EXERCISE DESCRIPTION. Go through the records, and copy each line in which the string "diode" is present.

ENTRIES SHOWN.
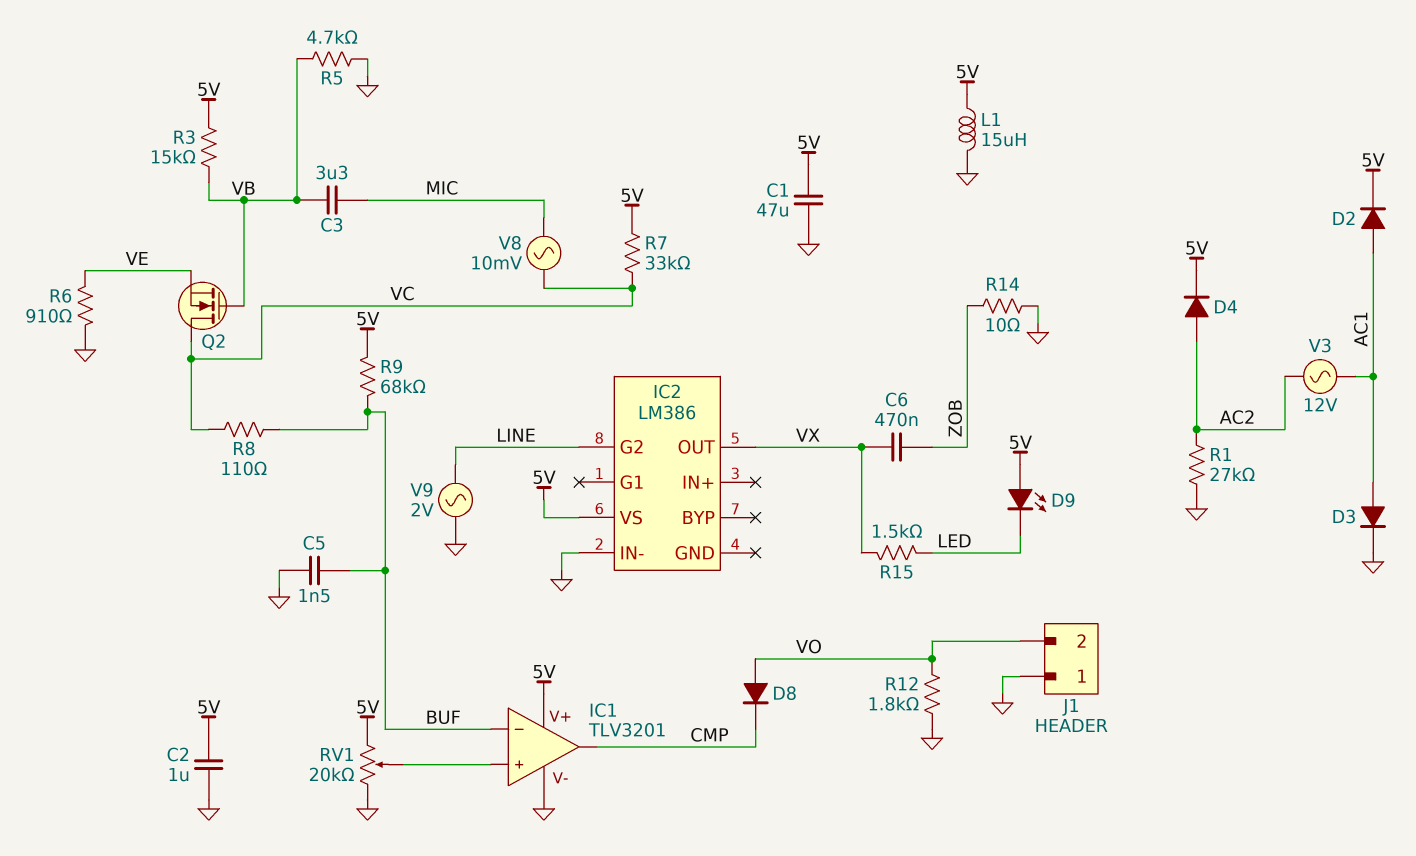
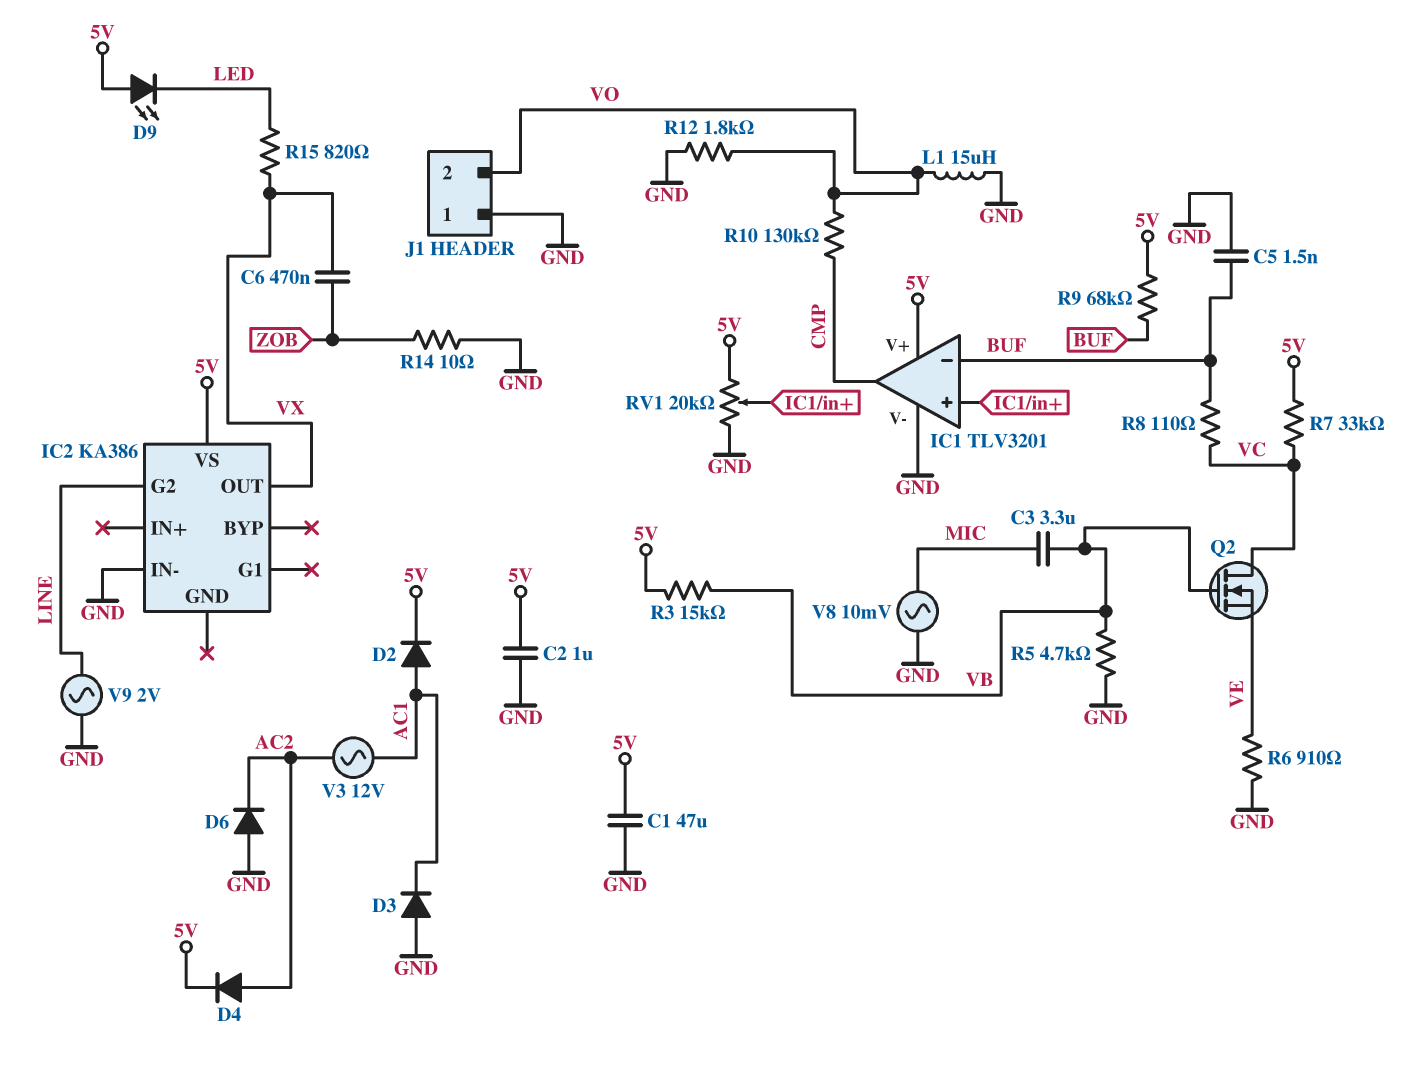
D3: diode (A AC1, K GND) -> diode (A GND, K AC1)
D6: none -> diode (A GND, K AC2)
D8: diode (A VO, K CMP) -> none
IC2: LM386 -> KA386
L1: 15uH (5V, GND) -> 15uH (GND, VO)
R1: 27k (AC2, GND) -> none
R10: none -> 130k (CMP, VO)
R15: 1.5k (LED, VX) -> 820 (LED, VX)
V8: AC 10mV (MIC, VC) -> AC 10mV (GND, MIC)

OUTPUT FOR THIS TASK.
D3: diode (A AC1, K GND) -> diode (A GND, K AC1)
D6: none -> diode (A GND, K AC2)
D8: diode (A VO, K CMP) -> none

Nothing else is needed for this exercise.